> _WORK ITEM_
Without the pictures, can you quote each line below exactly?

> _EXTRACTED ENTRIES_
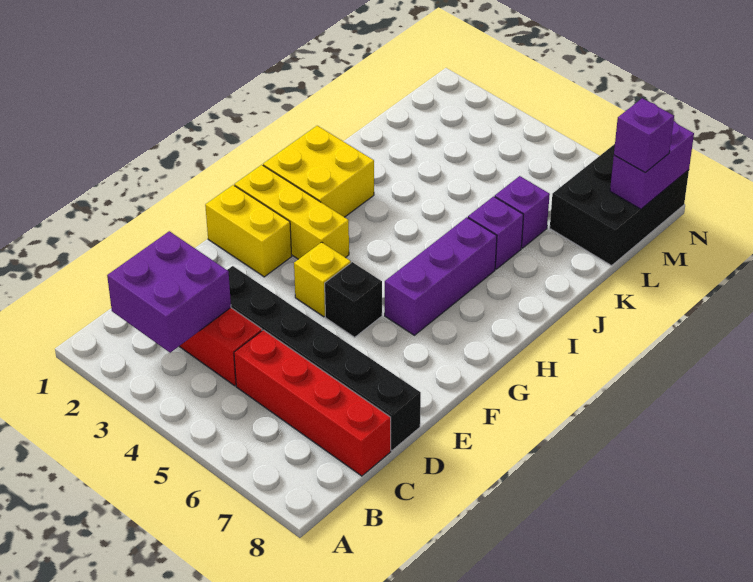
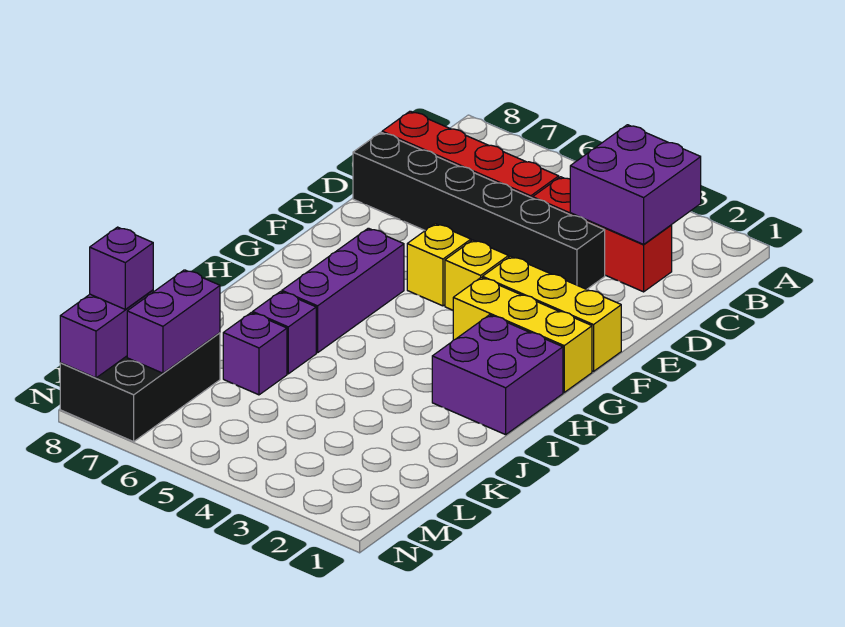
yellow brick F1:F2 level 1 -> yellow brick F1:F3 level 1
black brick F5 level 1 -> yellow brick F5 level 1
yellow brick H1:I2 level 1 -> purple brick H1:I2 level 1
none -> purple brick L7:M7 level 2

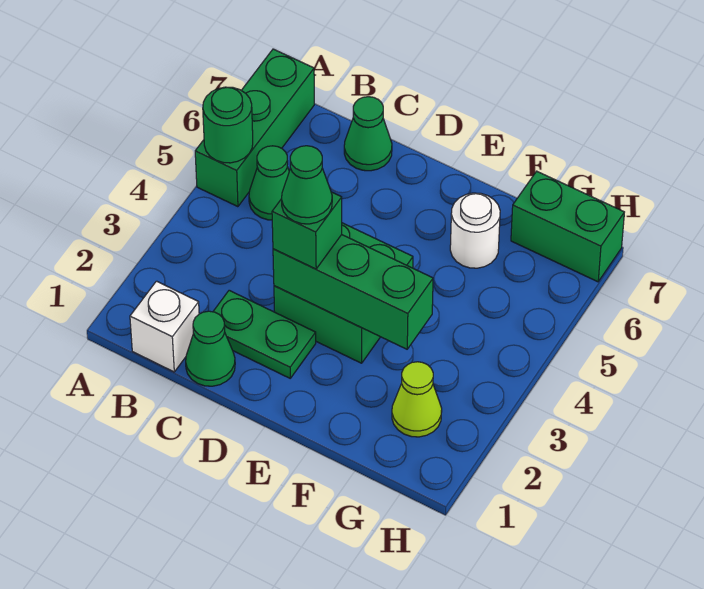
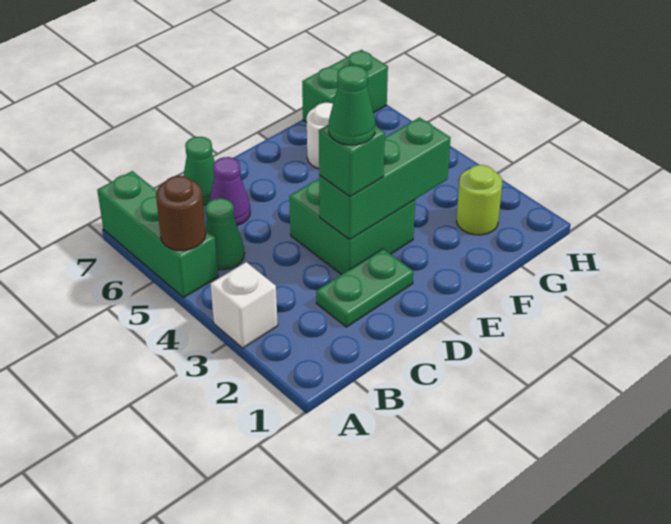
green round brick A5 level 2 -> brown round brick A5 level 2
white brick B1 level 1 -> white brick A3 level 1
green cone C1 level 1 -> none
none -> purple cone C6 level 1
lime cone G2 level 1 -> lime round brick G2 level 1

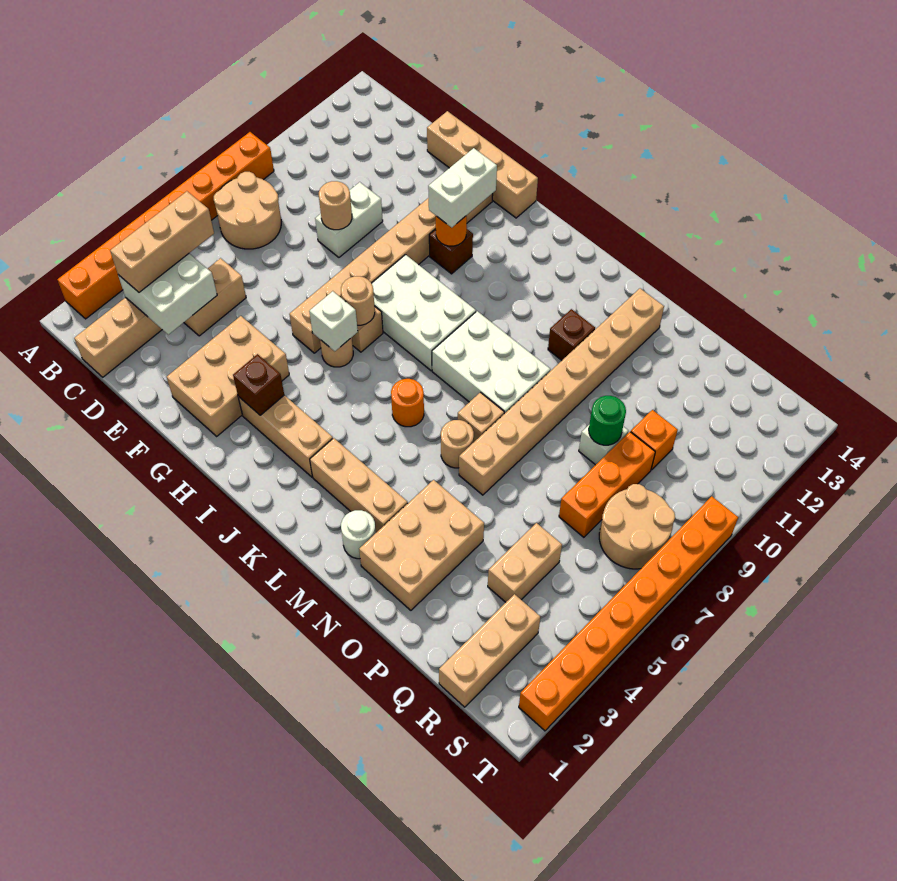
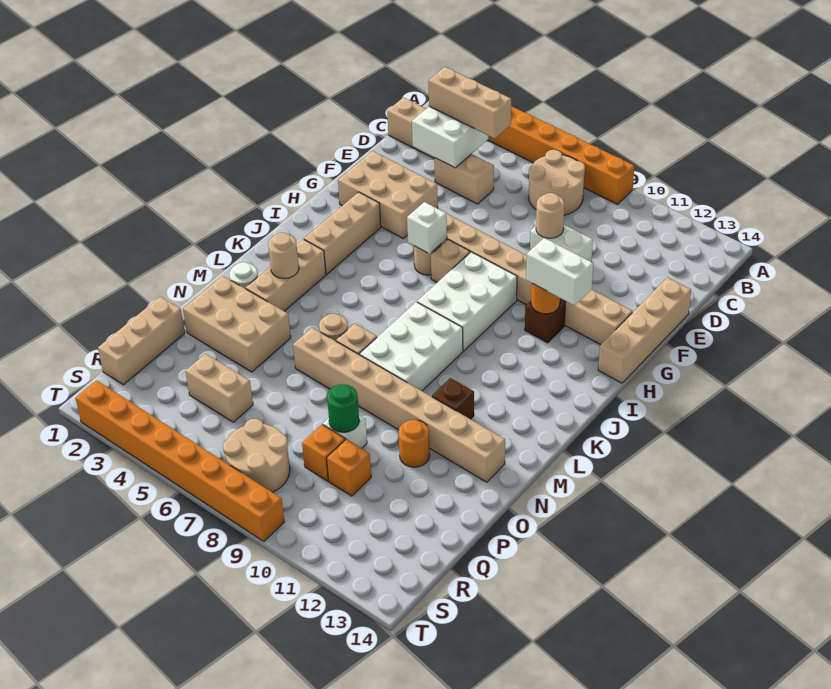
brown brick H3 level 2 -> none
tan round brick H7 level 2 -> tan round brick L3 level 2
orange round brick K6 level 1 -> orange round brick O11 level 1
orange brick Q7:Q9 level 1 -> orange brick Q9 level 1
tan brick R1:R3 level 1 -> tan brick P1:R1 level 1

> _WRITTEN RESPONSE_
yellow brick F1:F2 level 1 -> yellow brick F1:F3 level 1
black brick F5 level 1 -> yellow brick F5 level 1
yellow brick H1:I2 level 1 -> purple brick H1:I2 level 1
none -> purple brick L7:M7 level 2

green round brick A5 level 2 -> brown round brick A5 level 2
white brick B1 level 1 -> white brick A3 level 1
green cone C1 level 1 -> none
none -> purple cone C6 level 1
lime cone G2 level 1 -> lime round brick G2 level 1

brown brick H3 level 2 -> none
tan round brick H7 level 2 -> tan round brick L3 level 2
orange round brick K6 level 1 -> orange round brick O11 level 1
orange brick Q7:Q9 level 1 -> orange brick Q9 level 1
tan brick R1:R3 level 1 -> tan brick P1:R1 level 1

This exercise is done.